ASSIGNMENT:
Please copy each line from the entries that contains the string "right".

Source records:
┄┄┄┄┄┄

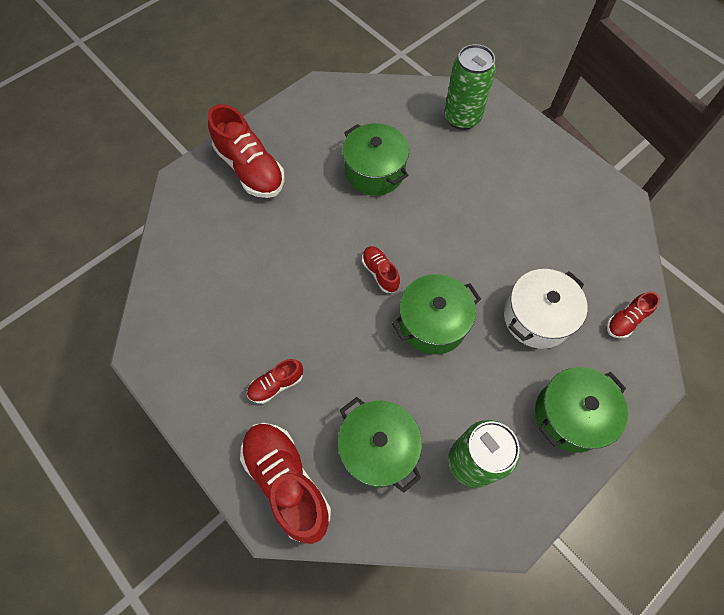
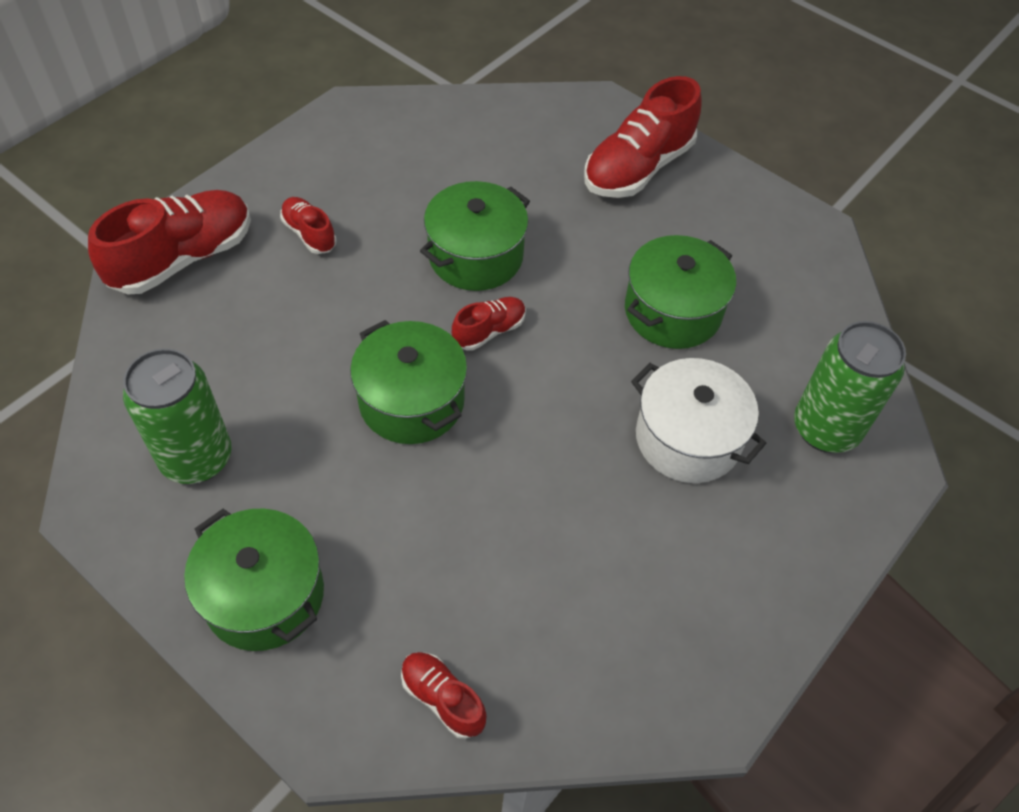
camera: 80 degrees right, 10 degrees down
(378, 448) = (221, 347): green pot -> green pot (476, 256)
(537, 317) = (434, 548): white pot -> white pot (688, 438)

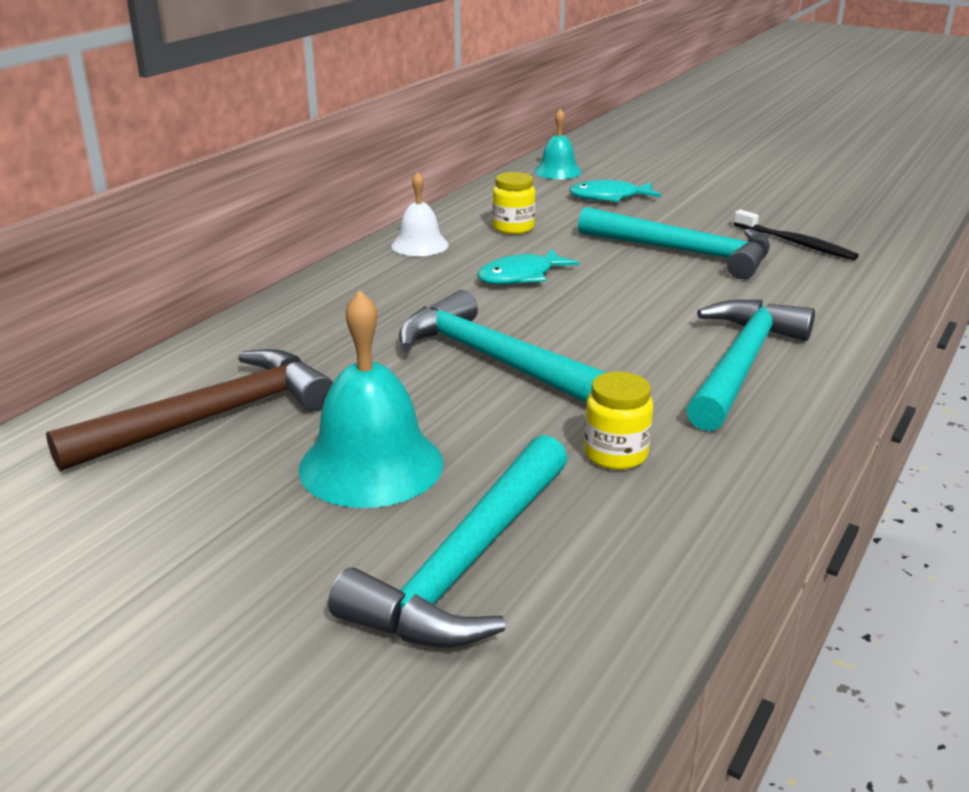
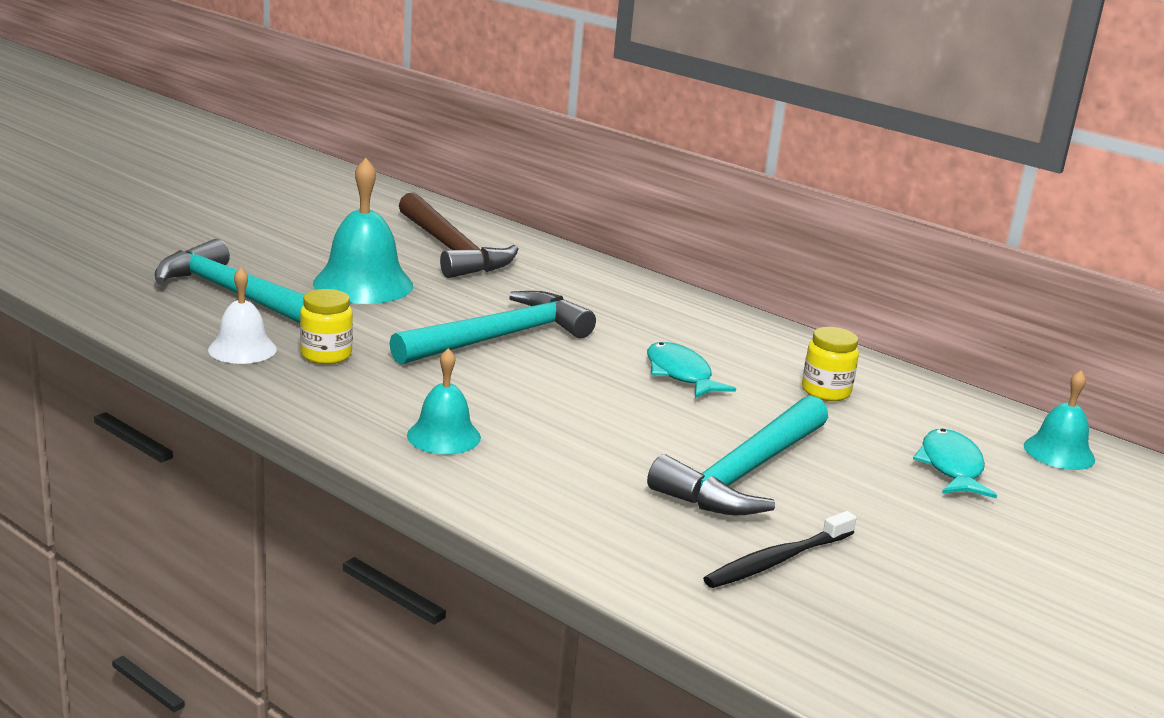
camera: 95 degrees right, 5 degrees down
(420, 245) = (770, 341): white bell -> white bell (242, 349)
(742, 365) = (444, 436): turquoise hammer -> turquoise bell

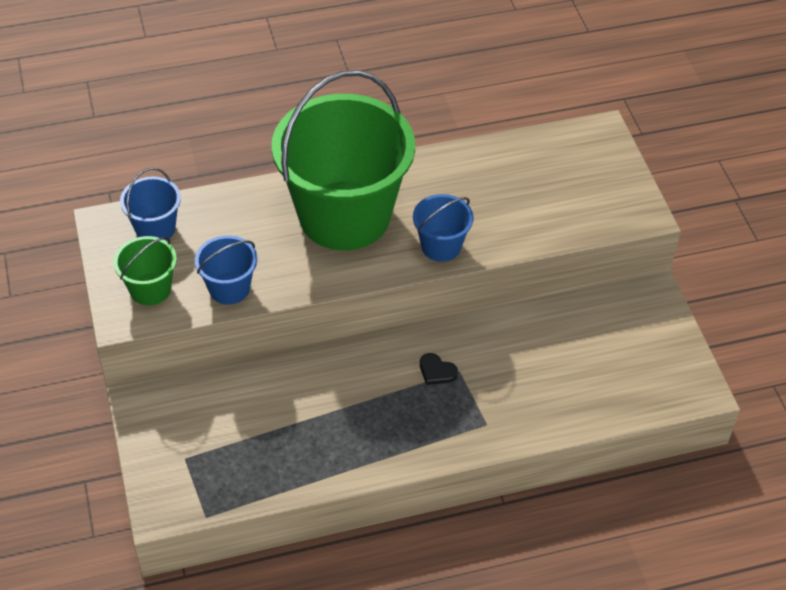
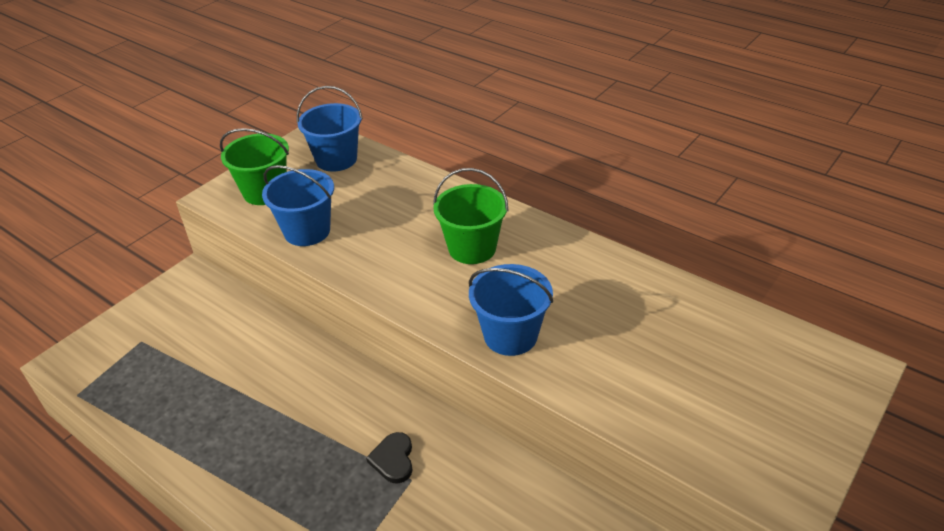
camera: 55 degrees right, 10 degrees down
(344, 215) = (472, 248): green bucket -> green bucket, size x0.43

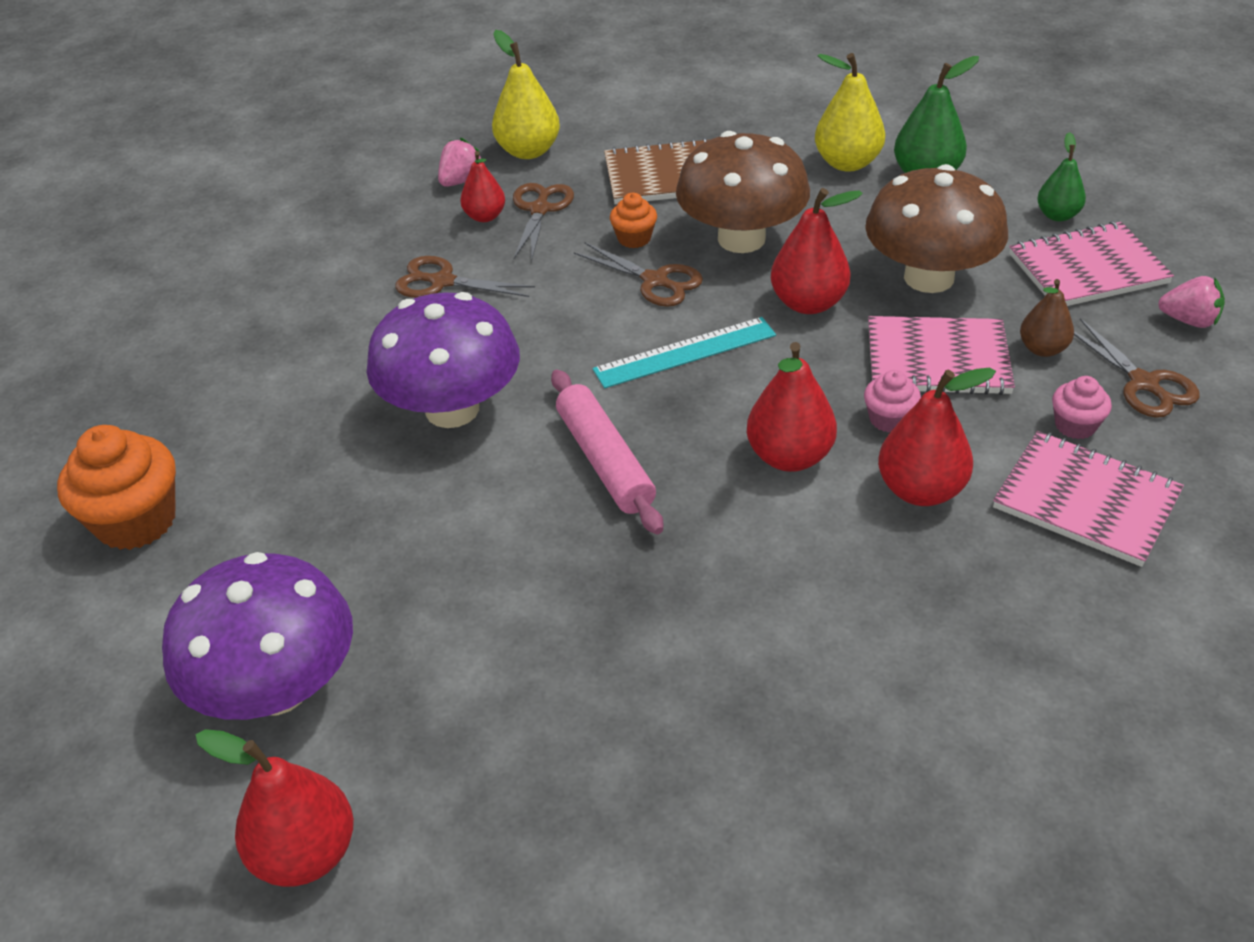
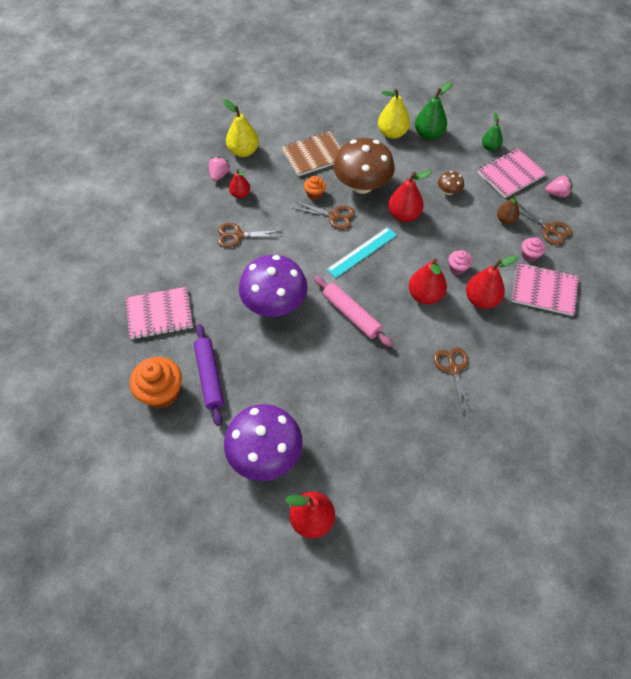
camera: 20 degrees left, 15 degrees up
(247, 513) = (209, 377): none -> purple rolling pin
(540, 209) = (264, 185): brown scissors -> brown scissors (453, 369)
(929, 277) = (448, 191): brown mushroom -> brown mushroom, size x0.44
(937, 359) = (466, 234): pink notebook -> pink notebook (159, 314)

┄┄┄┄┄┄

SOLUTION TO THIS EXERCISE:
camera: 80 degrees right, 10 degrees down
camera: 95 degrees right, 5 degrees down
camera: 55 degrees right, 10 degrees down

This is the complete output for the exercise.